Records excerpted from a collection
★ ★ ★ ★

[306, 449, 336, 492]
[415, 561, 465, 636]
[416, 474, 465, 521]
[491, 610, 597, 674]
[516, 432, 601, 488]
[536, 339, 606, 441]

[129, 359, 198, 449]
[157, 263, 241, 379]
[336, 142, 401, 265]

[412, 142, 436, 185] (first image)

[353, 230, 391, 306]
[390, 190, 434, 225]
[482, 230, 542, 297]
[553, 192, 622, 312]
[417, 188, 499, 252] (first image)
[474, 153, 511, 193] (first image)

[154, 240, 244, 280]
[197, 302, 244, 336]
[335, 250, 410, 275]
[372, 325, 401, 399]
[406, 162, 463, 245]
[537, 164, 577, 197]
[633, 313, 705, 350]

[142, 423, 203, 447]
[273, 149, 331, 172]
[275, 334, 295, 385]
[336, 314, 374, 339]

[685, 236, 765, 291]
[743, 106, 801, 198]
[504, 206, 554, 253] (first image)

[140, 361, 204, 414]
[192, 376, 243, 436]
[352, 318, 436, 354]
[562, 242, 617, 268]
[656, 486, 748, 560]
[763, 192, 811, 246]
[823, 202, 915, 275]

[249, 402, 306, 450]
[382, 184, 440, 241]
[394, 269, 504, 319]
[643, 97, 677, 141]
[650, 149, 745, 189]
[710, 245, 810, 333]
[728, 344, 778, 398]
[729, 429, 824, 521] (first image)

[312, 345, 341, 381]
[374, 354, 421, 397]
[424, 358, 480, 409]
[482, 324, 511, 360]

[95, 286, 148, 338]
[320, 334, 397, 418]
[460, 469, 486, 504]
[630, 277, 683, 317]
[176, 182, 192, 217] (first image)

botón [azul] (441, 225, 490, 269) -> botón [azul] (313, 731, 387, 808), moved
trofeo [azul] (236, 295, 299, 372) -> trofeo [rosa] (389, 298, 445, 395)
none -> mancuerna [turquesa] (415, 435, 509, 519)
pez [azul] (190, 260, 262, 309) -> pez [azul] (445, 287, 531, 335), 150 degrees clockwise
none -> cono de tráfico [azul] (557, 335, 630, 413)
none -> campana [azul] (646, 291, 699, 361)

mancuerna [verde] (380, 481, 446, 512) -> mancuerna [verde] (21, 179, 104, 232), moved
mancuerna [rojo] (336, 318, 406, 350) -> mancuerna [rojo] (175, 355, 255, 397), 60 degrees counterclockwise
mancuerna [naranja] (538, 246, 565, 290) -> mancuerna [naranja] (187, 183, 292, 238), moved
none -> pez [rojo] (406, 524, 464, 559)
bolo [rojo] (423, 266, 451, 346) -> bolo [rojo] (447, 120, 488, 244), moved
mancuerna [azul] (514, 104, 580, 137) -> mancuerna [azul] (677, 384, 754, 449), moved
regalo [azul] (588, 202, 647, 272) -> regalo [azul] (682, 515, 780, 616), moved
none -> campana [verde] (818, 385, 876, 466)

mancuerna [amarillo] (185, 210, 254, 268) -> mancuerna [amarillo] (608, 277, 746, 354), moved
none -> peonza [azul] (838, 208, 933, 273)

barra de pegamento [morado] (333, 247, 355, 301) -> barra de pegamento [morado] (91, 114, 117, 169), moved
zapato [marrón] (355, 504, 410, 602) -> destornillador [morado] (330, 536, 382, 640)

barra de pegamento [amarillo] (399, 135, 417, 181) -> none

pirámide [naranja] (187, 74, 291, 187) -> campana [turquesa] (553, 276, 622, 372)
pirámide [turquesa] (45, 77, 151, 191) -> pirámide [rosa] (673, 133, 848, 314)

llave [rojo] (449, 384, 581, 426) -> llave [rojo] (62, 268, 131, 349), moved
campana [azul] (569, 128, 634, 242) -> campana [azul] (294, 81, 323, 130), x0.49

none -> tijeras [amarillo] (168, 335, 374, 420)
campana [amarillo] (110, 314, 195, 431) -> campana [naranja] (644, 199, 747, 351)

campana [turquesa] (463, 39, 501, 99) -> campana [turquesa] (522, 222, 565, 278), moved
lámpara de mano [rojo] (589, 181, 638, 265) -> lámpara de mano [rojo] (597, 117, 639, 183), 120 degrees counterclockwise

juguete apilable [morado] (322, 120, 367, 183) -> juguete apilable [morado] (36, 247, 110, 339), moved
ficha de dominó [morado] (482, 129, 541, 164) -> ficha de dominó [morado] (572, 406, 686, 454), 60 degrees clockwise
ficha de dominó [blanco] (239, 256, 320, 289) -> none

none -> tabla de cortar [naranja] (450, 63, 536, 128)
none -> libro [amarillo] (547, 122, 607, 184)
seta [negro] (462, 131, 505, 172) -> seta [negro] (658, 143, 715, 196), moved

★ ★ ★ ★

▶ Work order: Your answer should be the data above, retyped exactly.

▶ Response area:
[306, 449, 336, 492]
[415, 561, 465, 636]
[416, 474, 465, 521]
[491, 610, 597, 674]
[516, 432, 601, 488]
[536, 339, 606, 441]

[129, 359, 198, 449]
[157, 263, 241, 379]
[336, 142, 401, 265]

[412, 142, 436, 185] (first image)

[353, 230, 391, 306]
[390, 190, 434, 225]
[482, 230, 542, 297]
[553, 192, 622, 312]
[417, 188, 499, 252] (first image)
[474, 153, 511, 193] (first image)

[154, 240, 244, 280]
[197, 302, 244, 336]
[335, 250, 410, 275]
[372, 325, 401, 399]
[406, 162, 463, 245]
[537, 164, 577, 197]
[633, 313, 705, 350]

[142, 423, 203, 447]
[273, 149, 331, 172]
[275, 334, 295, 385]
[336, 314, 374, 339]

[685, 236, 765, 291]
[743, 106, 801, 198]
[504, 206, 554, 253] (first image)

[140, 361, 204, 414]
[192, 376, 243, 436]
[352, 318, 436, 354]
[562, 242, 617, 268]
[656, 486, 748, 560]
[763, 192, 811, 246]
[823, 202, 915, 275]

[249, 402, 306, 450]
[382, 184, 440, 241]
[394, 269, 504, 319]
[643, 97, 677, 141]
[650, 149, 745, 189]
[710, 245, 810, 333]
[728, 344, 778, 398]
[729, 429, 824, 521] (first image)

[312, 345, 341, 381]
[374, 354, 421, 397]
[424, 358, 480, 409]
[482, 324, 511, 360]

[95, 286, 148, 338]
[320, 334, 397, 418]
[460, 469, 486, 504]
[630, 277, 683, 317]
[176, 182, 192, 217] (first image)

botón [azul] (441, 225, 490, 269) -> botón [azul] (313, 731, 387, 808), moved
trofeo [azul] (236, 295, 299, 372) -> trofeo [rosa] (389, 298, 445, 395)
none -> mancuerna [turquesa] (415, 435, 509, 519)
pez [azul] (190, 260, 262, 309) -> pez [azul] (445, 287, 531, 335), 150 degrees clockwise
none -> cono de tráfico [azul] (557, 335, 630, 413)
none -> campana [azul] (646, 291, 699, 361)

mancuerna [verde] (380, 481, 446, 512) -> mancuerna [verde] (21, 179, 104, 232), moved
mancuerna [rojo] (336, 318, 406, 350) -> mancuerna [rojo] (175, 355, 255, 397), 60 degrees counterclockwise
mancuerna [naranja] (538, 246, 565, 290) -> mancuerna [naranja] (187, 183, 292, 238), moved
none -> pez [rojo] (406, 524, 464, 559)
bolo [rojo] (423, 266, 451, 346) -> bolo [rojo] (447, 120, 488, 244), moved
mancuerna [azul] (514, 104, 580, 137) -> mancuerna [azul] (677, 384, 754, 449), moved
regalo [azul] (588, 202, 647, 272) -> regalo [azul] (682, 515, 780, 616), moved
none -> campana [verde] (818, 385, 876, 466)

mancuerna [amarillo] (185, 210, 254, 268) -> mancuerna [amarillo] (608, 277, 746, 354), moved
none -> peonza [azul] (838, 208, 933, 273)

barra de pegamento [morado] (333, 247, 355, 301) -> barra de pegamento [morado] (91, 114, 117, 169), moved
zapato [marrón] (355, 504, 410, 602) -> destornillador [morado] (330, 536, 382, 640)

barra de pegamento [amarillo] (399, 135, 417, 181) -> none

pirámide [naranja] (187, 74, 291, 187) -> campana [turquesa] (553, 276, 622, 372)
pirámide [turquesa] (45, 77, 151, 191) -> pirámide [rosa] (673, 133, 848, 314)

llave [rojo] (449, 384, 581, 426) -> llave [rojo] (62, 268, 131, 349), moved
campana [azul] (569, 128, 634, 242) -> campana [azul] (294, 81, 323, 130), x0.49

none -> tijeras [amarillo] (168, 335, 374, 420)
campana [amarillo] (110, 314, 195, 431) -> campana [naranja] (644, 199, 747, 351)

campana [turquesa] (463, 39, 501, 99) -> campana [turquesa] (522, 222, 565, 278), moved
lámpara de mano [rojo] (589, 181, 638, 265) -> lámpara de mano [rojo] (597, 117, 639, 183), 120 degrees counterclockwise

juguete apilable [morado] (322, 120, 367, 183) -> juguete apilable [morado] (36, 247, 110, 339), moved
ficha de dominó [morado] (482, 129, 541, 164) -> ficha de dominó [morado] (572, 406, 686, 454), 60 degrees clockwise
ficha de dominó [blanco] (239, 256, 320, 289) -> none

none -> tabla de cortar [naranja] (450, 63, 536, 128)
none -> libro [amarillo] (547, 122, 607, 184)
seta [negro] (462, 131, 505, 172) -> seta [negro] (658, 143, 715, 196), moved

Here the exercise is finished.